**REQUIRED ACTION**
Repeat, exactly as written, the lines from the one with "black notebook: 3 -> 1" to the final line of the listing, and keep every picture out.

**EXTRACTED INFORMATION**
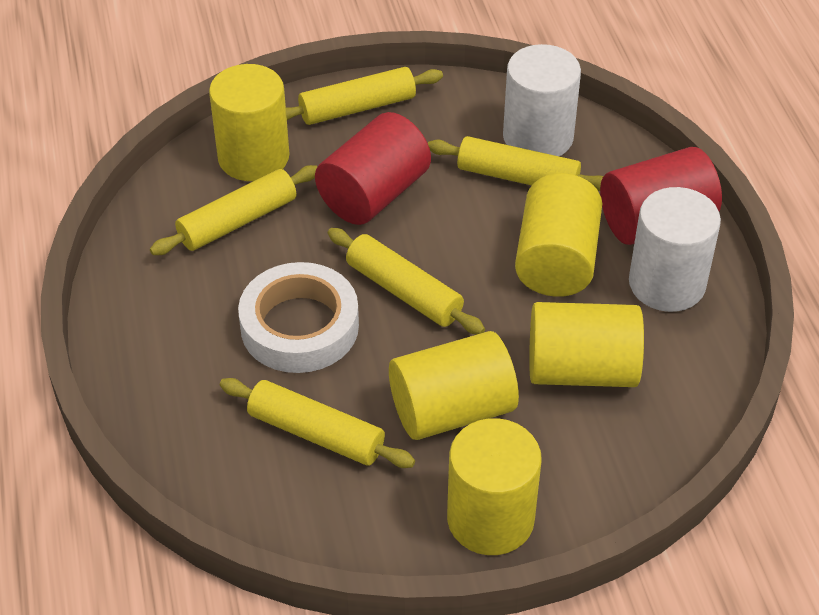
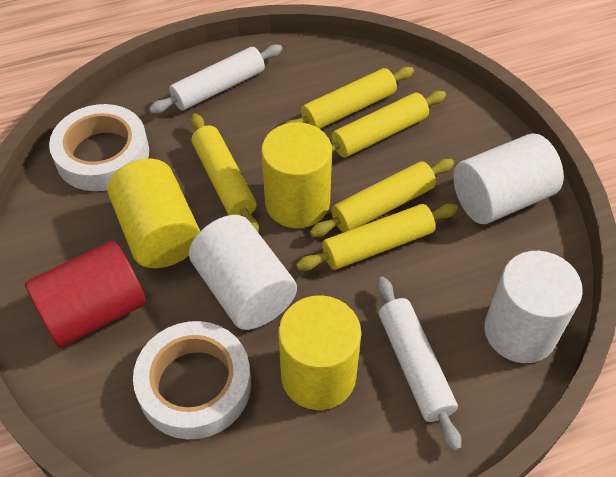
red cylinder: 2 -> 1
white cylinder: 2 -> 3
white rolling pin: 0 -> 2
white tape: 1 -> 2
yellow cylinder: 5 -> 3

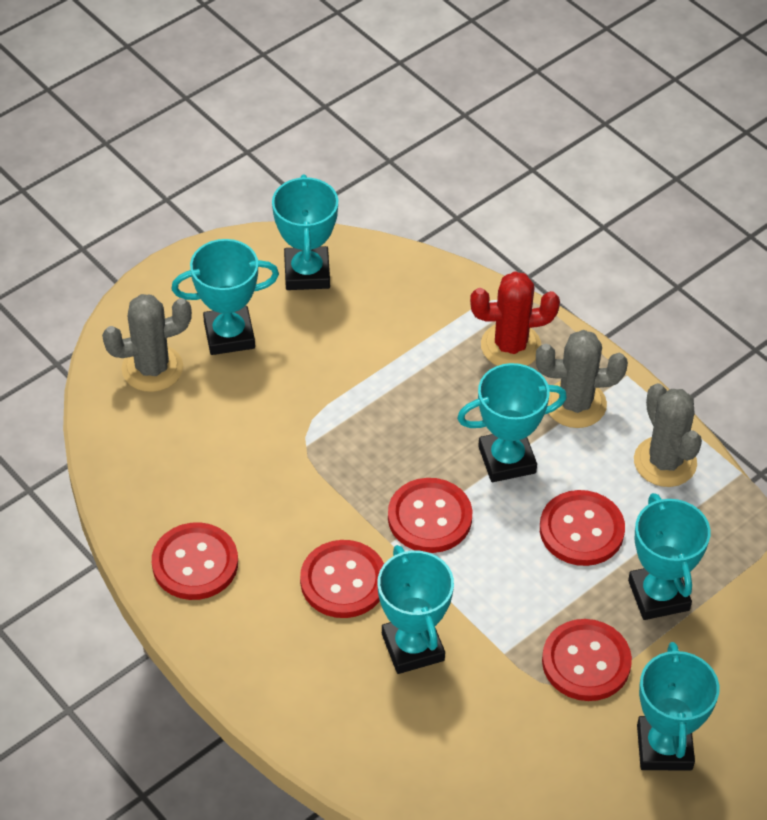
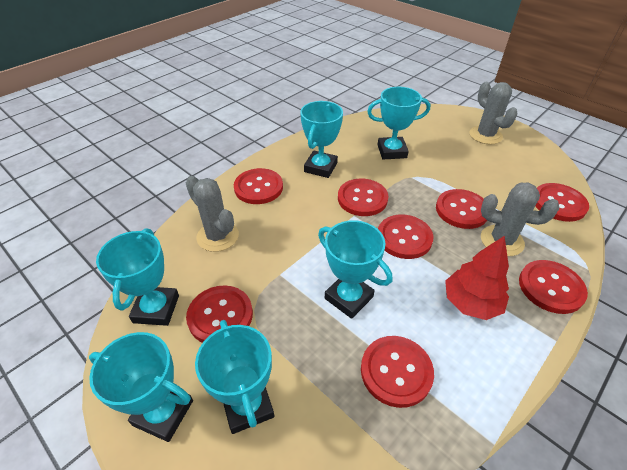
red button: 5 -> 8
red cactus: 1 -> 0
red tree: 0 -> 1

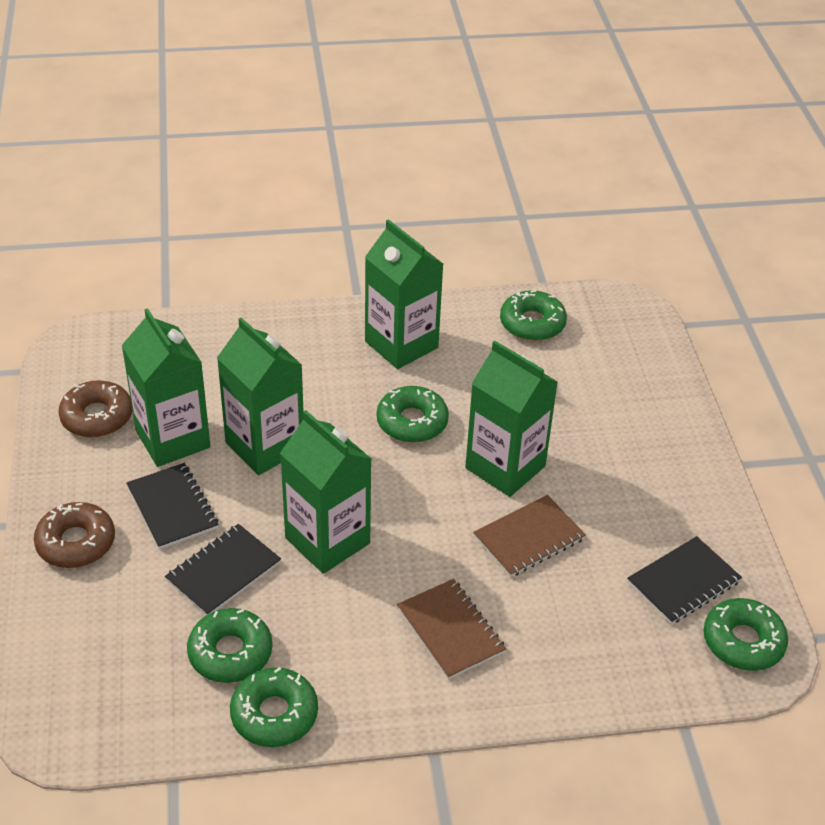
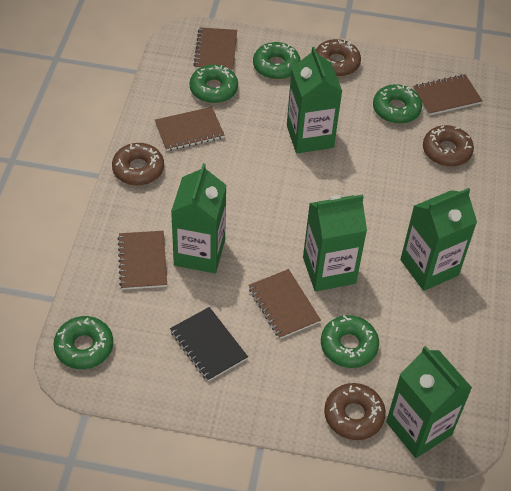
black notebook: 3 -> 1
brown donut: 2 -> 4
brown notebook: 2 -> 5

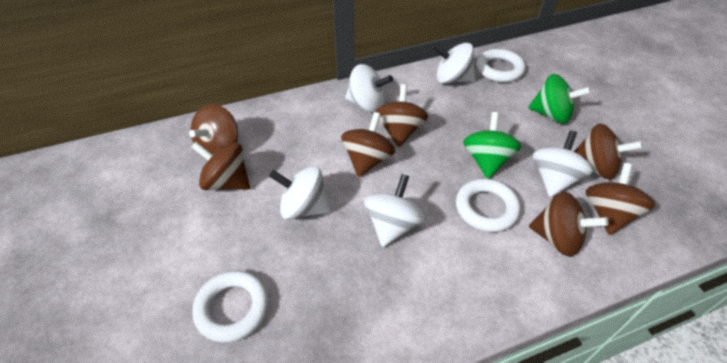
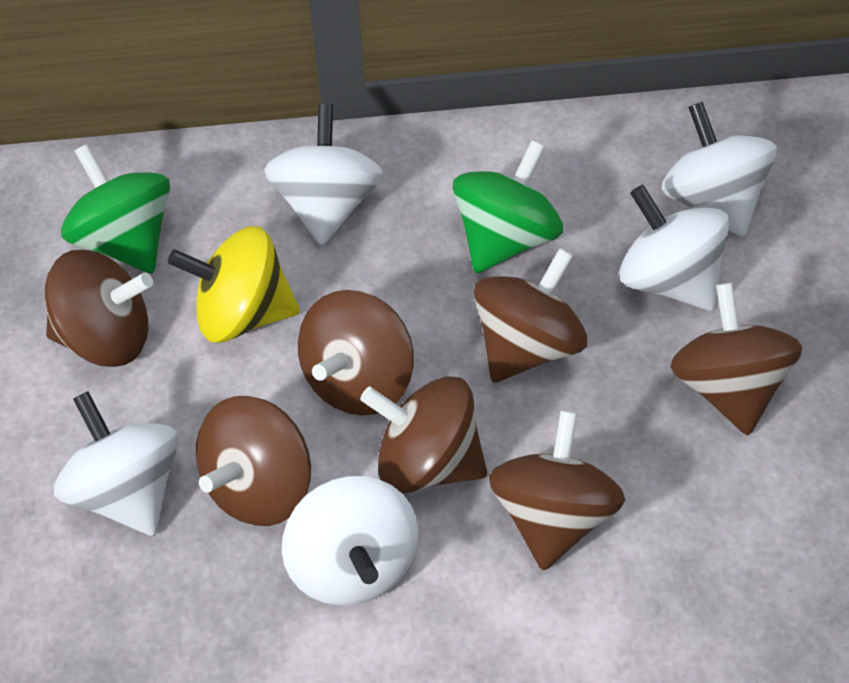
white ring: 3 -> 0
yellow spinning top: 0 -> 1

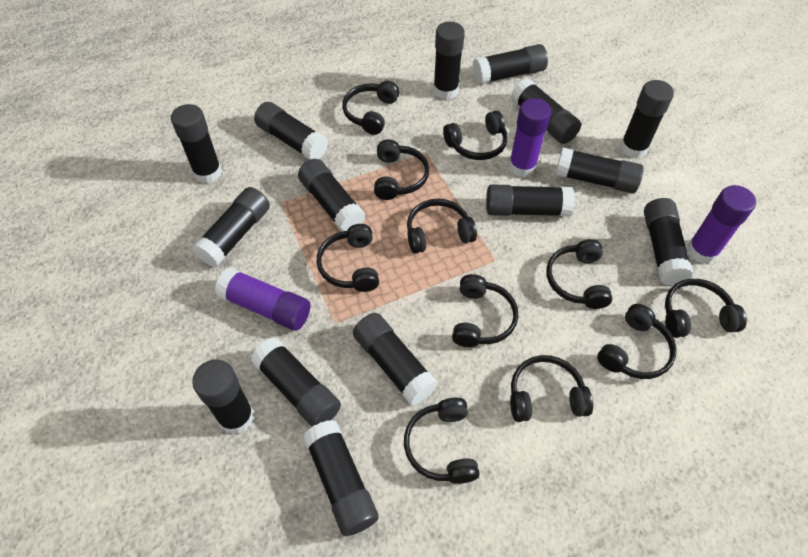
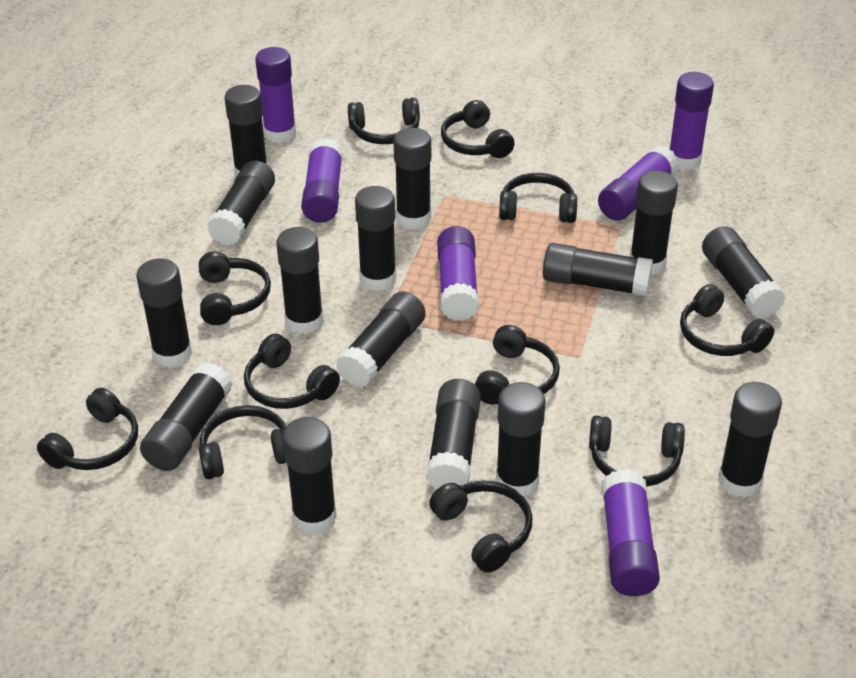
purple glue stick: 3 -> 6

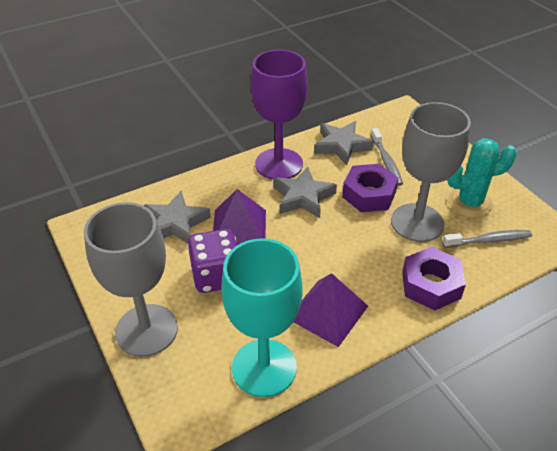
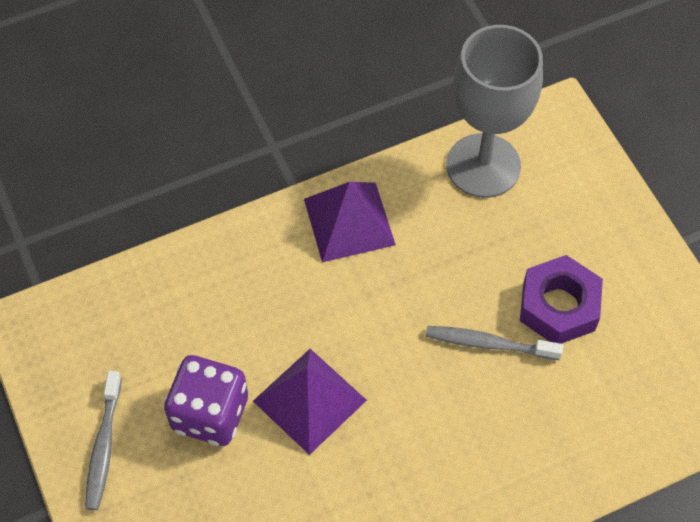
grey goblet: 2 -> 1
grey star: 3 -> 0
purple goblet: 1 -> 0
purple nut: 2 -> 1
turquoise cactus: 1 -> 0
turquoise goblet: 1 -> 0

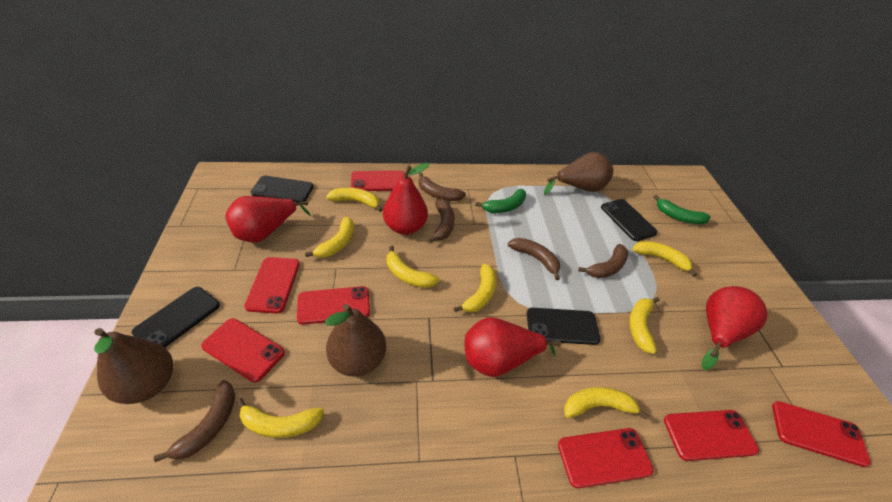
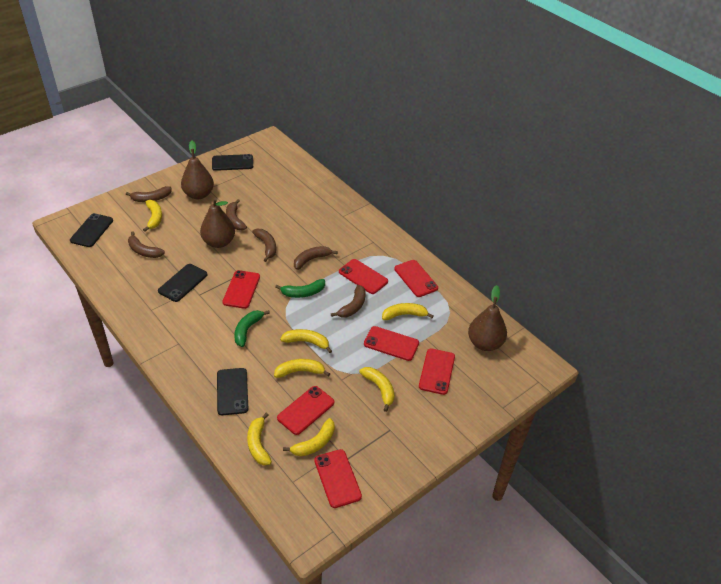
brown banana: 5 -> 6
red pear: 4 -> 0
yellow banana: 8 -> 7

**EXERCISE ANSWER**
black notebook: 3 -> 1
brown donut: 2 -> 4
brown notebook: 2 -> 5

white ring: 3 -> 0
yellow spinning top: 0 -> 1

purple glue stick: 3 -> 6

grey goblet: 2 -> 1
grey star: 3 -> 0
purple goblet: 1 -> 0
purple nut: 2 -> 1
turquoise cactus: 1 -> 0
turquoise goblet: 1 -> 0

brown banana: 5 -> 6
red pear: 4 -> 0
yellow banana: 8 -> 7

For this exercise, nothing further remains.